[Object tracking records]
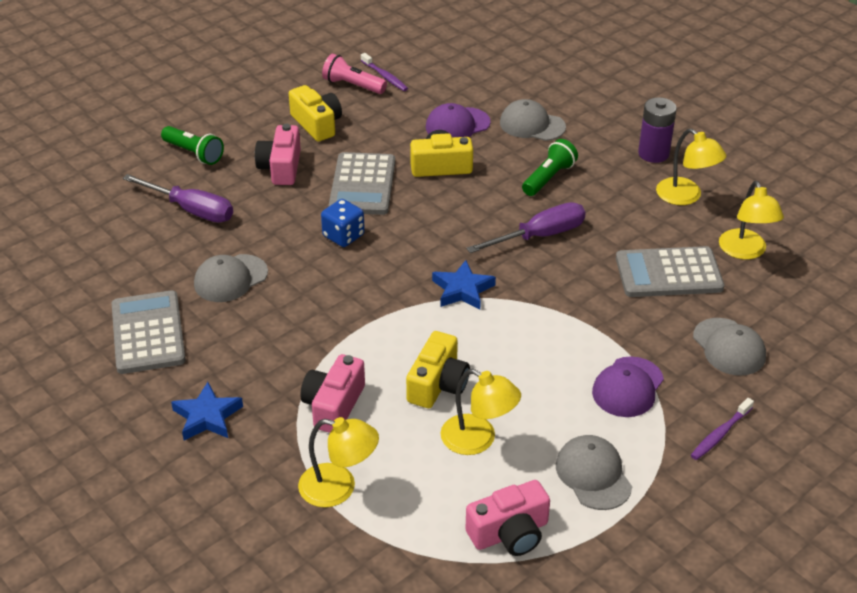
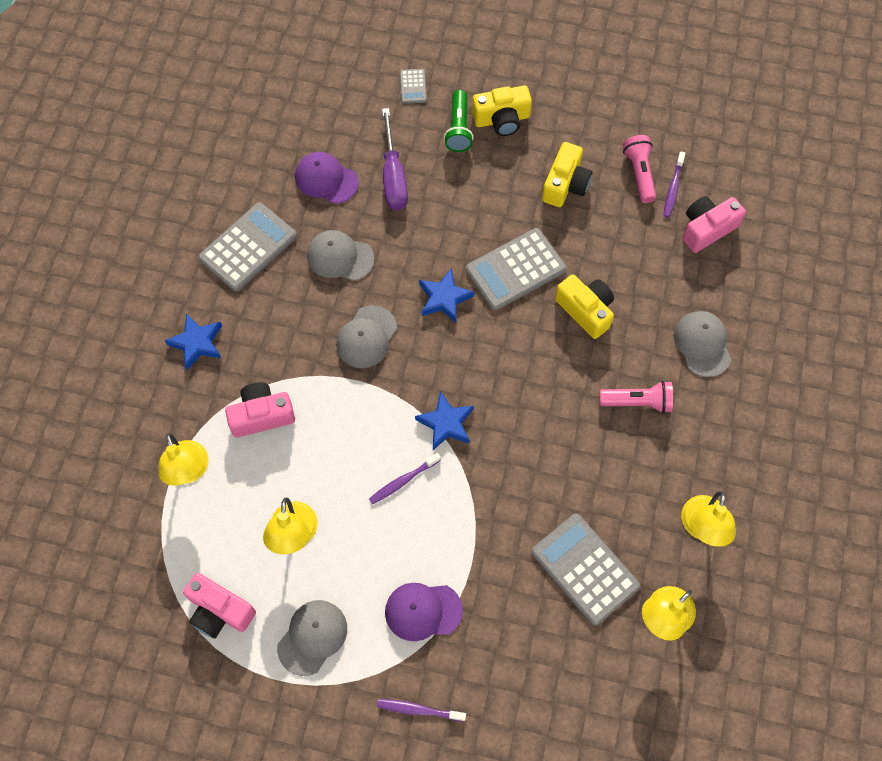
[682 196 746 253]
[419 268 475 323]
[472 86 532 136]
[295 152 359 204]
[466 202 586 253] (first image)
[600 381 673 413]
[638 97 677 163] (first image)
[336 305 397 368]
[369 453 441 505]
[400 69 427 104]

Exercise
Reproduce the final stretch of the data above: every line from the one holding "[419 268 475 323]" through the end, inclusive, exactly as written and nothing else.

Expected answer
[419 268 475 323]
[472 86 532 136]
[295 152 359 204]
[466 202 586 253] (first image)
[600 381 673 413]
[638 97 677 163] (first image)
[336 305 397 368]
[369 453 441 505]
[400 69 427 104]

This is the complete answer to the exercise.